(Coordinate change listings)
'''
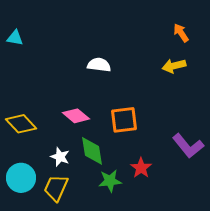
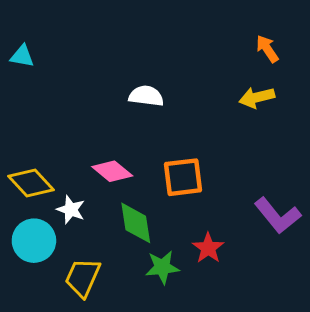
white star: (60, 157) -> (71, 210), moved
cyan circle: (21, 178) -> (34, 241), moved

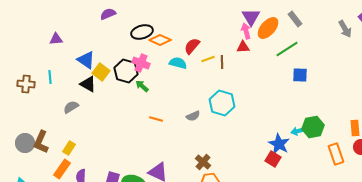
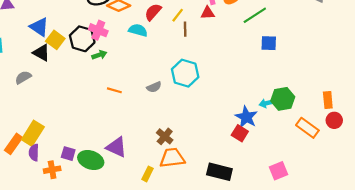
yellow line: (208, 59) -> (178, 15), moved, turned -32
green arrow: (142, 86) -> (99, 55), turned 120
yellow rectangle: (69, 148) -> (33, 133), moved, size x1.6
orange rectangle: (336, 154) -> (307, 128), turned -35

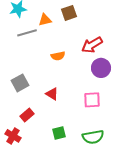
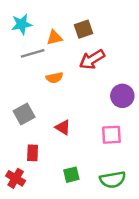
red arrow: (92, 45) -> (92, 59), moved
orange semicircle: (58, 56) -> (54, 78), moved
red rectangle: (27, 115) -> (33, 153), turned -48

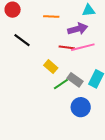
'''
'''
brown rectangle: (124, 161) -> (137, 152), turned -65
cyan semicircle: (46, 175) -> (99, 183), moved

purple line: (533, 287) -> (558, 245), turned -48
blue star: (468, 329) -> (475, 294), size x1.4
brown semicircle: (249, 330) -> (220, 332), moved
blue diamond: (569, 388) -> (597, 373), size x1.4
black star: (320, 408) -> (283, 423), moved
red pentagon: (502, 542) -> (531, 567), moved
'''
Your assignment: What are the lines above from the one with "cyan circle: (21, 178) -> (34, 241), moved" to the one with "red rectangle: (27, 115)", both included? Reproduce them exactly, without pictures.

Answer to this exercise:
cyan circle: (21, 178) -> (34, 241), moved

yellow line: (208, 59) -> (178, 15), moved, turned -32
green arrow: (142, 86) -> (99, 55), turned 120
yellow rectangle: (69, 148) -> (33, 133), moved, size x1.6
orange rectangle: (336, 154) -> (307, 128), turned -35

red arrow: (92, 45) -> (92, 59), moved
orange semicircle: (58, 56) -> (54, 78), moved
red rectangle: (27, 115) -> (33, 153), turned -48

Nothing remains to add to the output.